» TASK OBJECTIVE: Although the entries contain pictures, only their words should be duplicated exactly.

» DATA:
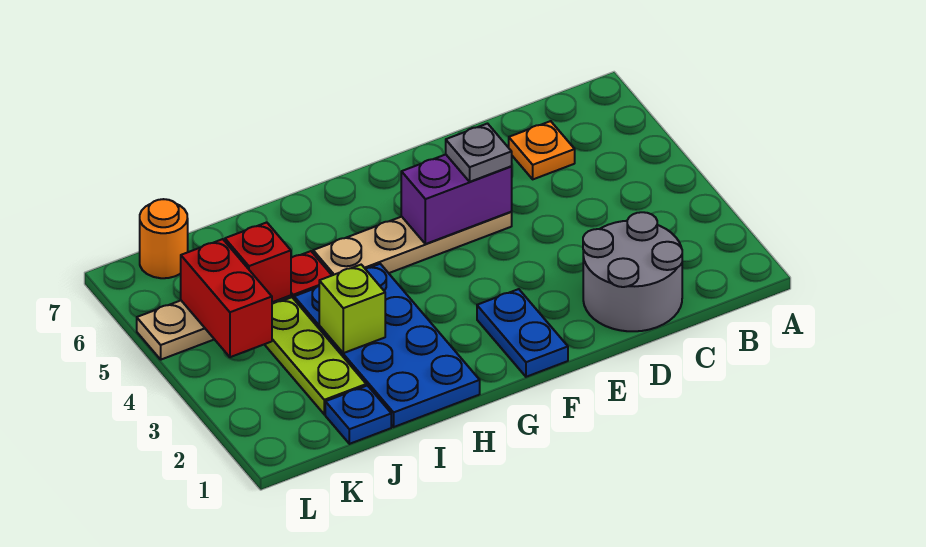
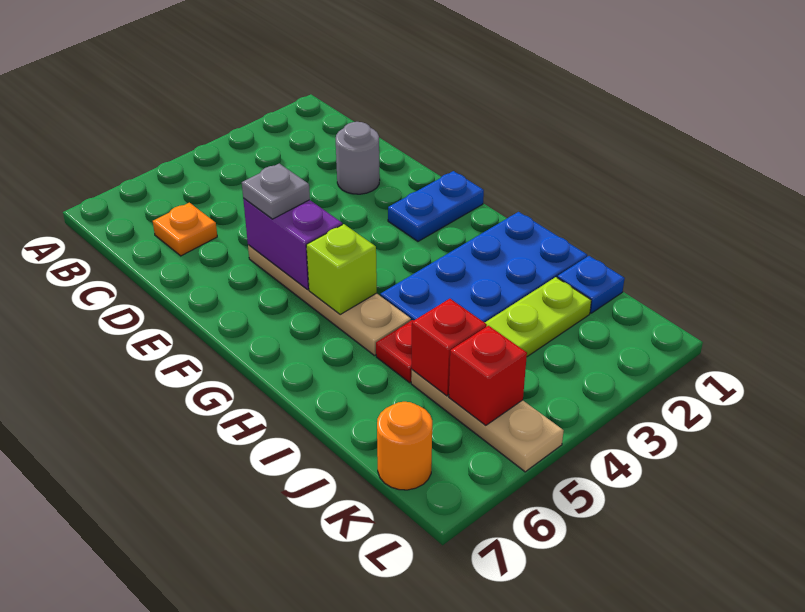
grey round brick C1:D2 level 1 -> grey round brick D2 level 1
lime brick I3 level 2 -> lime brick G5 level 2
red brick K4:K5 level 2 -> red brick K5 level 2

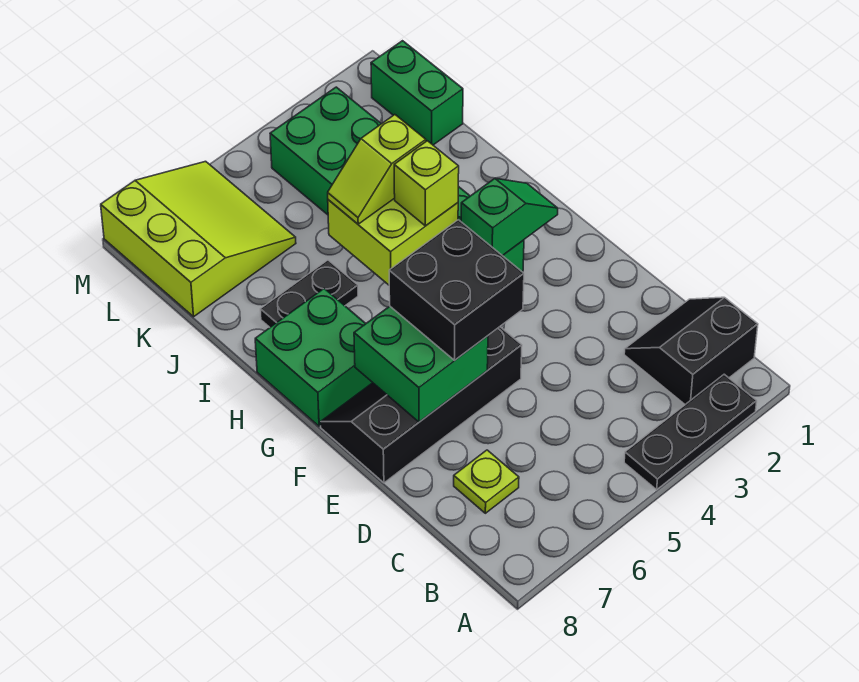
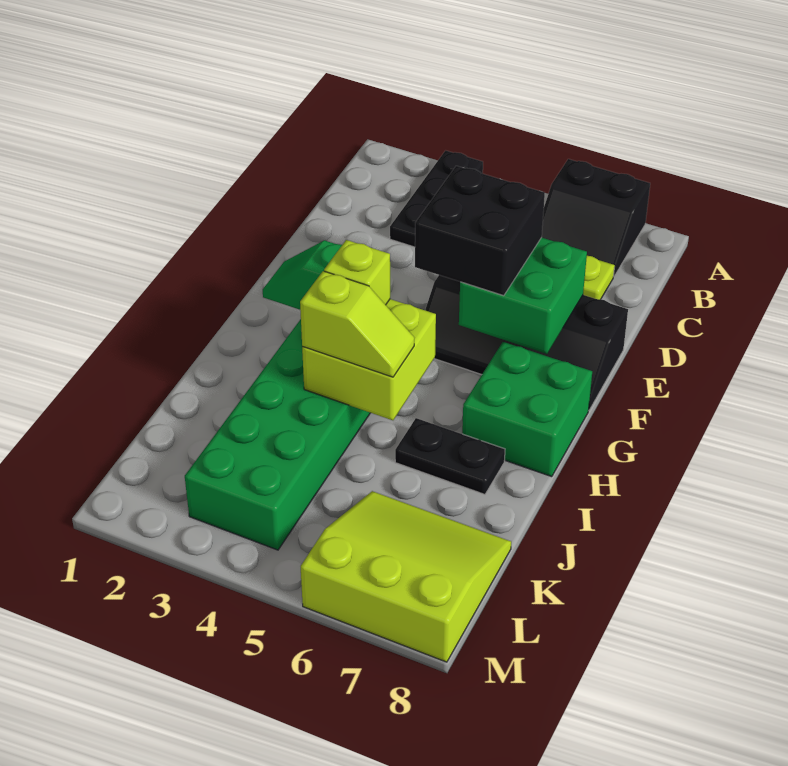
black plate A2:A4 level 1 -> black plate A3:C3 level 1
black slope B1:C2 level 1 top B -> black slope A6:B7 level 1 top A
green brick K1:L1 level 1 -> none
lime slope K6:M8 level 1 top 8 -> lime slope K6:M8 level 1 top M

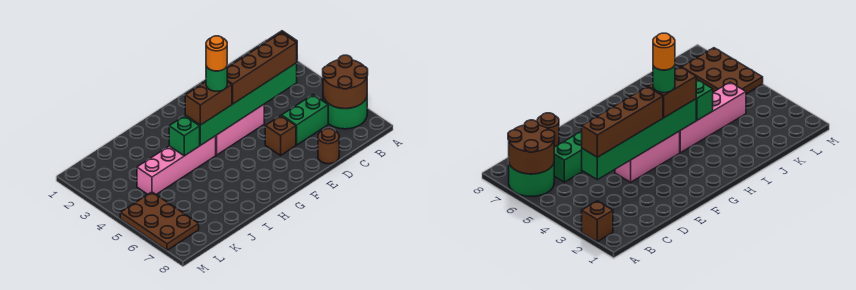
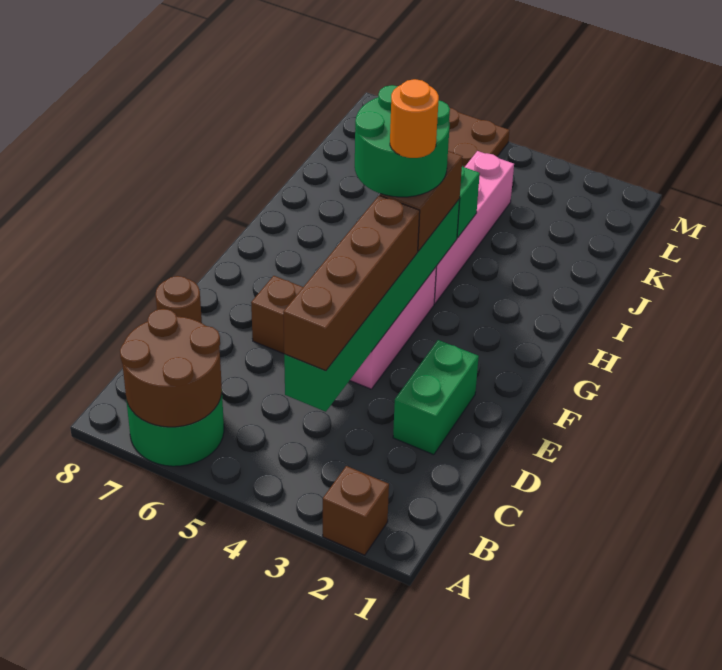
green brick C6:D6 level 1 -> green brick D2:E2 level 1
green round brick G4 level 4 -> green round brick G4:H5 level 4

» TASK RESPONSE:
grey round brick C1:D2 level 1 -> grey round brick D2 level 1
lime brick I3 level 2 -> lime brick G5 level 2
red brick K4:K5 level 2 -> red brick K5 level 2

black plate A2:A4 level 1 -> black plate A3:C3 level 1
black slope B1:C2 level 1 top B -> black slope A6:B7 level 1 top A
green brick K1:L1 level 1 -> none
lime slope K6:M8 level 1 top 8 -> lime slope K6:M8 level 1 top M

green brick C6:D6 level 1 -> green brick D2:E2 level 1
green round brick G4 level 4 -> green round brick G4:H5 level 4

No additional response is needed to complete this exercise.